**WHAT THE EXERCISE ASKS:** Determine the number of lines in the listing that include the string "RELAY"; the reply consists of that number only.

BEGIN SUPPLIED DATA

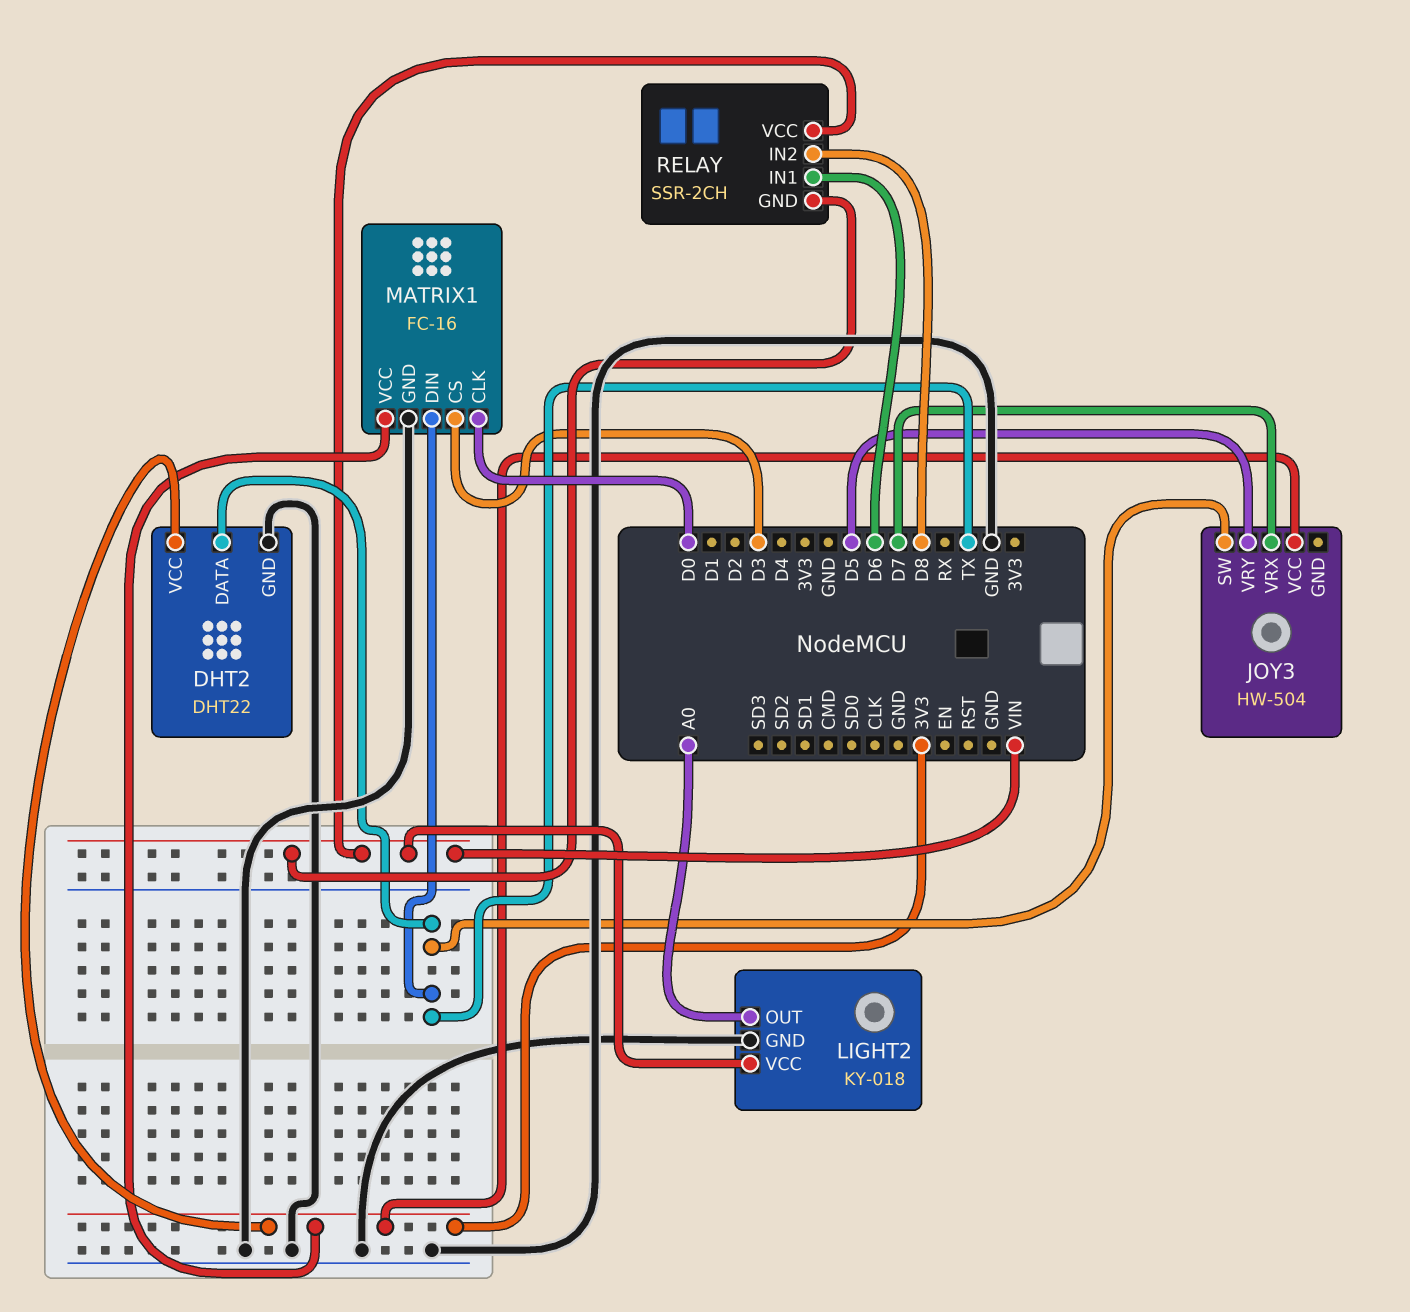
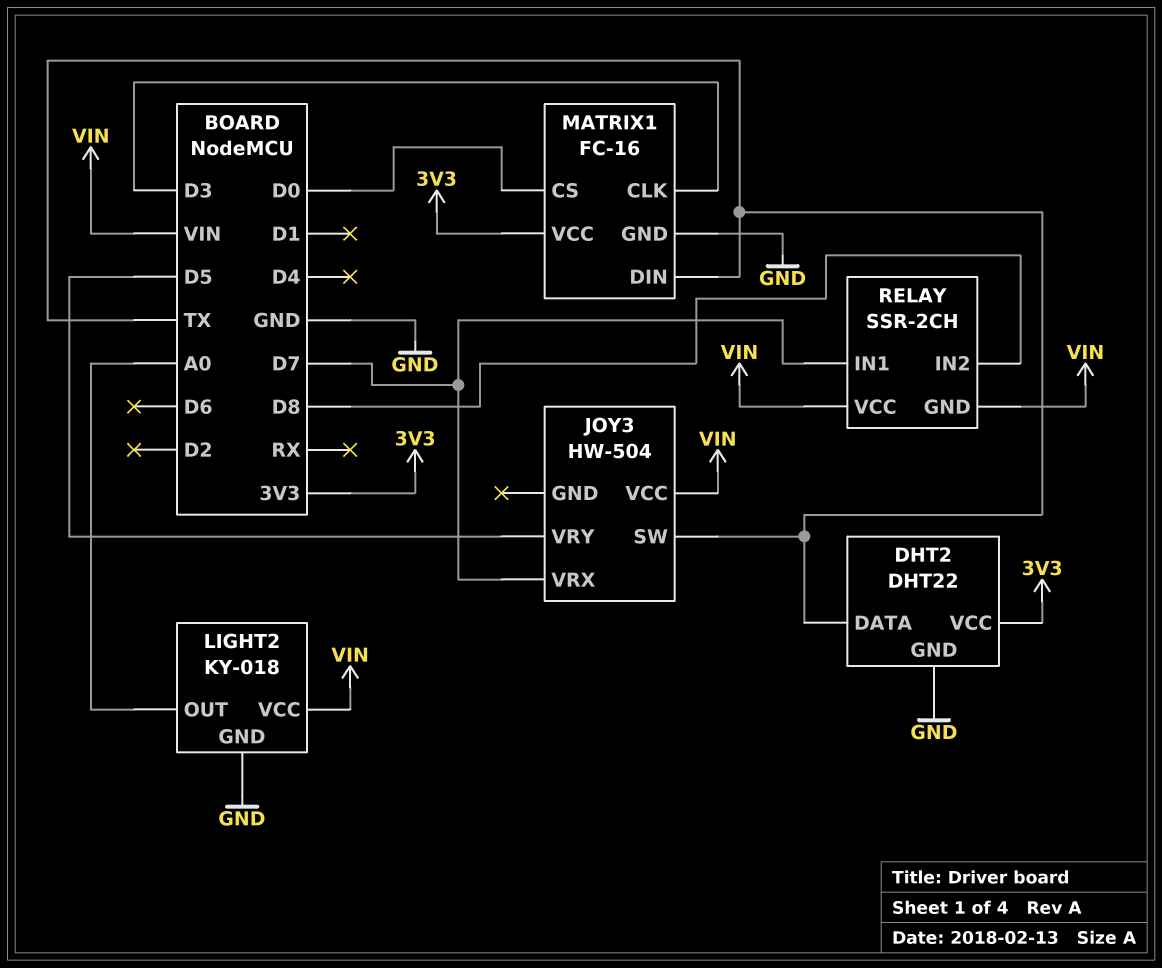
JOY3 pin VCC: 3V3 -> VIN
MATRIX1 pin CLK: D0 -> D3
MATRIX1 pin CS: D3 -> D0
RELAY pin IN1: D6 -> D7

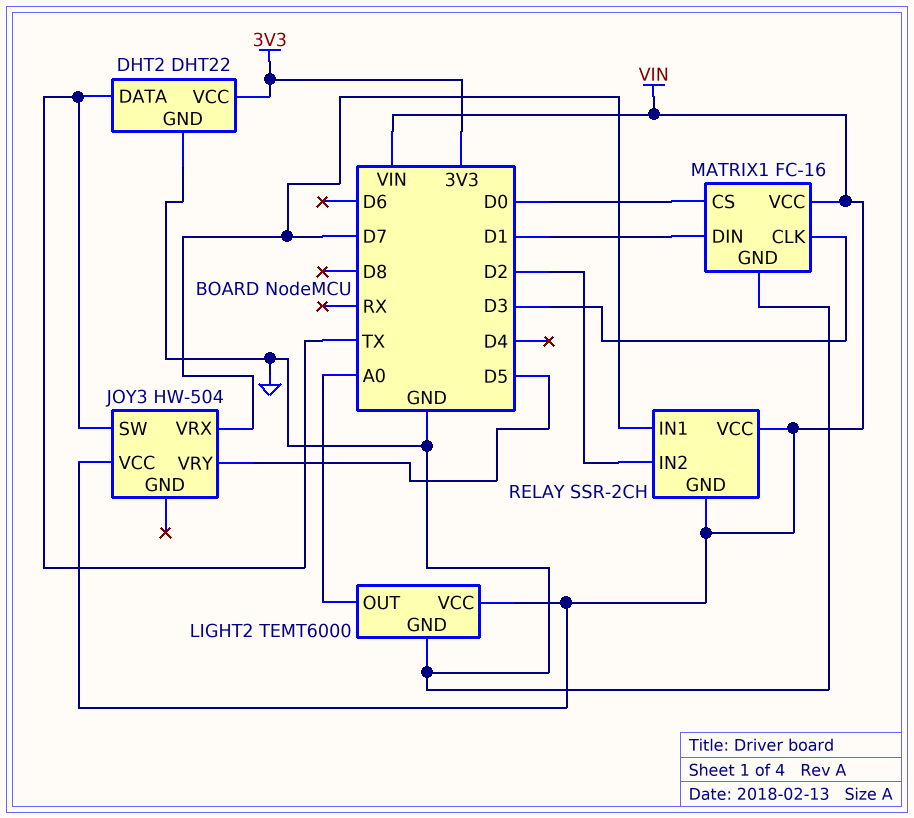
LIGHT2: KY-018 -> TEMT6000
MATRIX1 pin DIN: TX -> D1
MATRIX1 pin VCC: 3V3 -> VIN
RELAY pin IN2: D8 -> D2

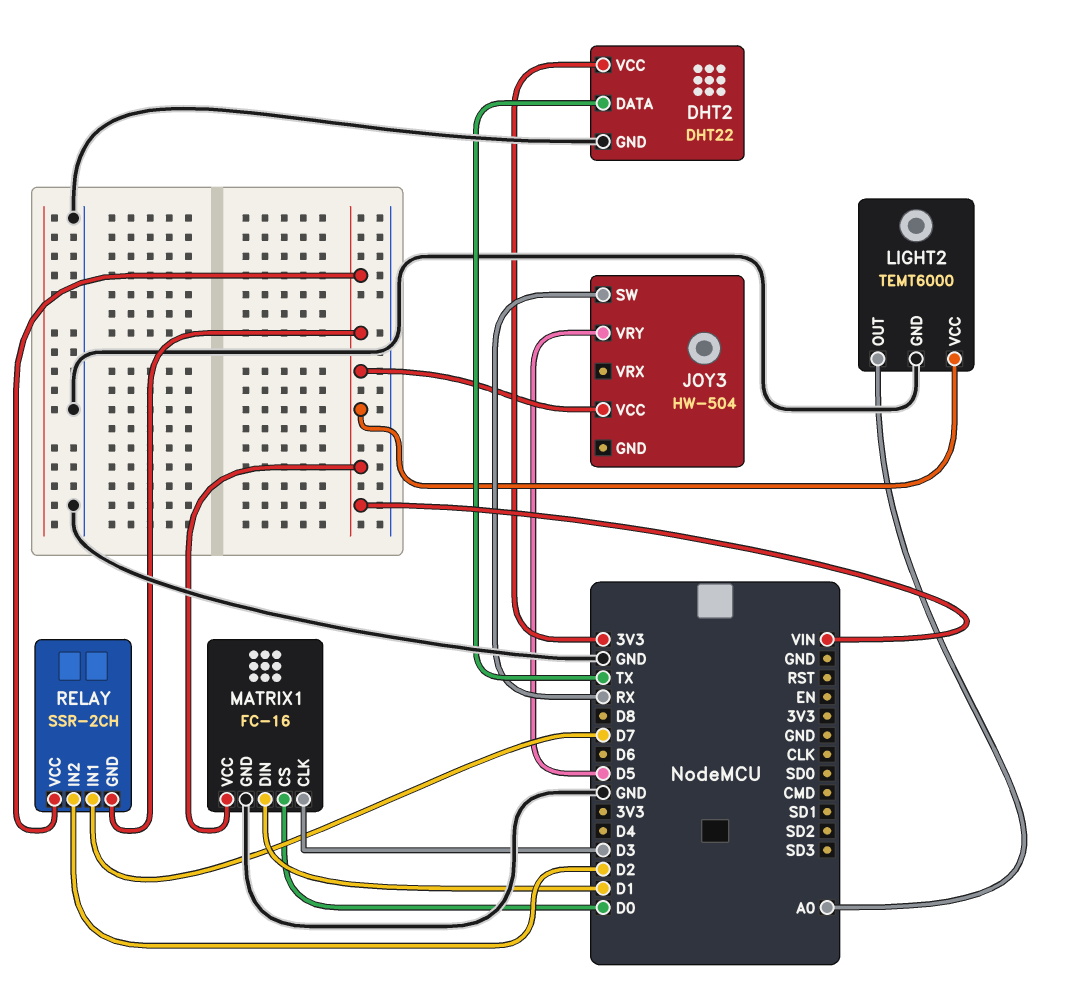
JOY3 pin SW: TX -> RX
JOY3 pin VRX: D7 -> none

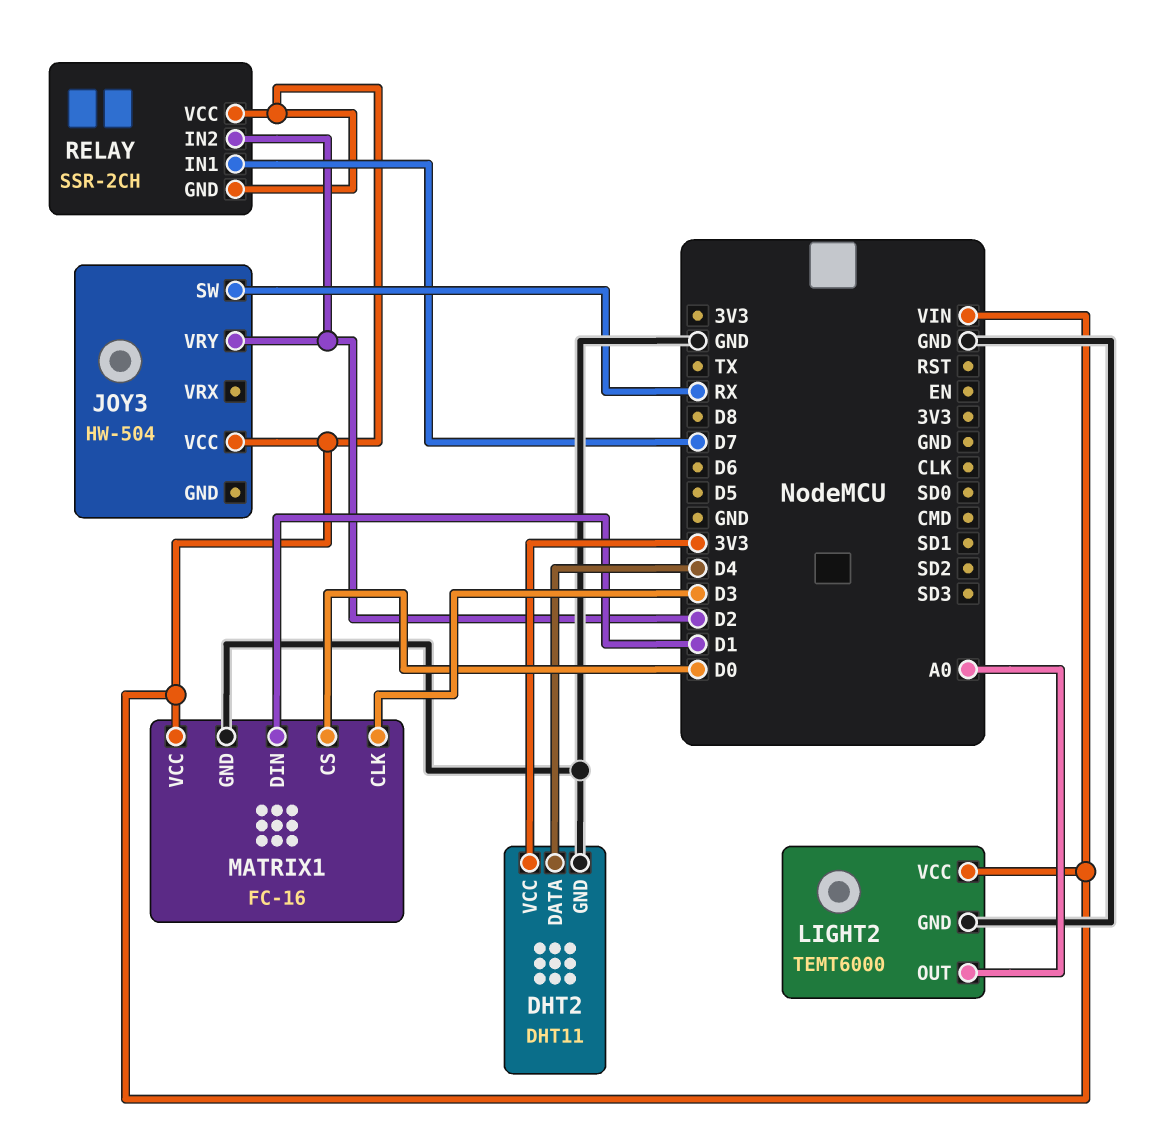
DHT2: DHT22 -> DHT11
DHT2 pin DATA: TX -> D4
JOY3 pin VRY: D5 -> D2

END SUPPLIED DATA

**RESPONSE TO THIS TASK:** 2